__REQUIREMENT__:
Print each of the following rows without any alteration.

__PROVIDED ENTRIES__:
====
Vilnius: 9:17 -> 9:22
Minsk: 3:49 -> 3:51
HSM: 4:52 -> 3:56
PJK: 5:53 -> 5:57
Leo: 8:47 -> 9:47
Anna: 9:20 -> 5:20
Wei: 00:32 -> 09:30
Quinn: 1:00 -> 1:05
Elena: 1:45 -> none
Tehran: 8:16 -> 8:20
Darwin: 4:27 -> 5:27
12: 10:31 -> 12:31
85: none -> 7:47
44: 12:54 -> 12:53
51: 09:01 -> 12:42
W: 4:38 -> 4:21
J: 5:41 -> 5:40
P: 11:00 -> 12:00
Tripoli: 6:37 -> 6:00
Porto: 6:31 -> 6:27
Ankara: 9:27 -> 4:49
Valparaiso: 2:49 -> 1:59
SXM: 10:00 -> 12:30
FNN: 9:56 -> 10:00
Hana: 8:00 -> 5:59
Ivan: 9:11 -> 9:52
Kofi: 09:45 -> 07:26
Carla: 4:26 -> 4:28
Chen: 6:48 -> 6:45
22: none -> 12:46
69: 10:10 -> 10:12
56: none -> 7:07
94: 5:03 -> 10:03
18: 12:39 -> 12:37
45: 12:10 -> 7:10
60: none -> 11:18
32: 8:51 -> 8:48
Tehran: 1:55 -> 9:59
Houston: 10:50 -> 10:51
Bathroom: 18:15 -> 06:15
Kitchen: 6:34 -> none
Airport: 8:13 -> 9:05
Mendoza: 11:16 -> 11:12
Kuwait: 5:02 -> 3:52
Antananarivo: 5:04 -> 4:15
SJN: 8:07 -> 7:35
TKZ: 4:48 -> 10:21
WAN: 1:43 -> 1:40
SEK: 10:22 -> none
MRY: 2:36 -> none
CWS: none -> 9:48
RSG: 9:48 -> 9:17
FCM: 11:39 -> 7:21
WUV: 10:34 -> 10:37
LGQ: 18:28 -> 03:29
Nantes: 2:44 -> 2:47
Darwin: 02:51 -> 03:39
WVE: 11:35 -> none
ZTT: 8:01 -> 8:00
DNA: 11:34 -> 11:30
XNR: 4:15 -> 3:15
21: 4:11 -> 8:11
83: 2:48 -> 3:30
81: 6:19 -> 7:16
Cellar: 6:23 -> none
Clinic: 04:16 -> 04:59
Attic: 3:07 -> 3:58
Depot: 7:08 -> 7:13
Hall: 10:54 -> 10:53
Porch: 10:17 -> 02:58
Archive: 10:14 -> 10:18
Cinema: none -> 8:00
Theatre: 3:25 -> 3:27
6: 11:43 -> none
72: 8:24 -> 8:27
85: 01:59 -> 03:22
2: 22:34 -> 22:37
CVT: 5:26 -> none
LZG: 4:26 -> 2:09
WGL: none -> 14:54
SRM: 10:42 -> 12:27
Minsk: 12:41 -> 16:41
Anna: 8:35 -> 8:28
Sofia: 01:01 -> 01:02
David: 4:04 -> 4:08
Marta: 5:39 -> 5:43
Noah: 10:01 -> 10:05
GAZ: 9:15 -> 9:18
====
__SOLUTION TO THIS PROBLEM__:
Vilnius: 9:17 -> 9:22
Minsk: 3:49 -> 3:51
HSM: 4:52 -> 3:56
PJK: 5:53 -> 5:57
Leo: 8:47 -> 9:47
Anna: 9:20 -> 5:20
Wei: 00:32 -> 09:30
Quinn: 1:00 -> 1:05
Elena: 1:45 -> none
Tehran: 8:16 -> 8:20
Darwin: 4:27 -> 5:27
12: 10:31 -> 12:31
85: none -> 7:47
44: 12:54 -> 12:53
51: 09:01 -> 12:42
W: 4:38 -> 4:21
J: 5:41 -> 5:40
P: 11:00 -> 12:00
Tripoli: 6:37 -> 6:00
Porto: 6:31 -> 6:27
Ankara: 9:27 -> 4:49
Valparaiso: 2:49 -> 1:59
SXM: 10:00 -> 12:30
FNN: 9:56 -> 10:00
Hana: 8:00 -> 5:59
Ivan: 9:11 -> 9:52
Kofi: 09:45 -> 07:26
Carla: 4:26 -> 4:28
Chen: 6:48 -> 6:45
22: none -> 12:46
69: 10:10 -> 10:12
56: none -> 7:07
94: 5:03 -> 10:03
18: 12:39 -> 12:37
45: 12:10 -> 7:10
60: none -> 11:18
32: 8:51 -> 8:48
Tehran: 1:55 -> 9:59
Houston: 10:50 -> 10:51
Bathroom: 18:15 -> 06:15
Kitchen: 6:34 -> none
Airport: 8:13 -> 9:05
Mendoza: 11:16 -> 11:12
Kuwait: 5:02 -> 3:52
Antananarivo: 5:04 -> 4:15
SJN: 8:07 -> 7:35
TKZ: 4:48 -> 10:21
WAN: 1:43 -> 1:40
SEK: 10:22 -> none
MRY: 2:36 -> none
CWS: none -> 9:48
RSG: 9:48 -> 9:17
FCM: 11:39 -> 7:21
WUV: 10:34 -> 10:37
LGQ: 18:28 -> 03:29
Nantes: 2:44 -> 2:47
Darwin: 02:51 -> 03:39
WVE: 11:35 -> none
ZTT: 8:01 -> 8:00
DNA: 11:34 -> 11:30
XNR: 4:15 -> 3:15
21: 4:11 -> 8:11
83: 2:48 -> 3:30
81: 6:19 -> 7:16
Cellar: 6:23 -> none
Clinic: 04:16 -> 04:59
Attic: 3:07 -> 3:58
Depot: 7:08 -> 7:13
Hall: 10:54 -> 10:53
Porch: 10:17 -> 02:58
Archive: 10:14 -> 10:18
Cinema: none -> 8:00
Theatre: 3:25 -> 3:27
6: 11:43 -> none
72: 8:24 -> 8:27
85: 01:59 -> 03:22
2: 22:34 -> 22:37
CVT: 5:26 -> none
LZG: 4:26 -> 2:09
WGL: none -> 14:54
SRM: 10:42 -> 12:27
Minsk: 12:41 -> 16:41
Anna: 8:35 -> 8:28
Sofia: 01:01 -> 01:02
David: 4:04 -> 4:08
Marta: 5:39 -> 5:43
Noah: 10:01 -> 10:05
GAZ: 9:15 -> 9:18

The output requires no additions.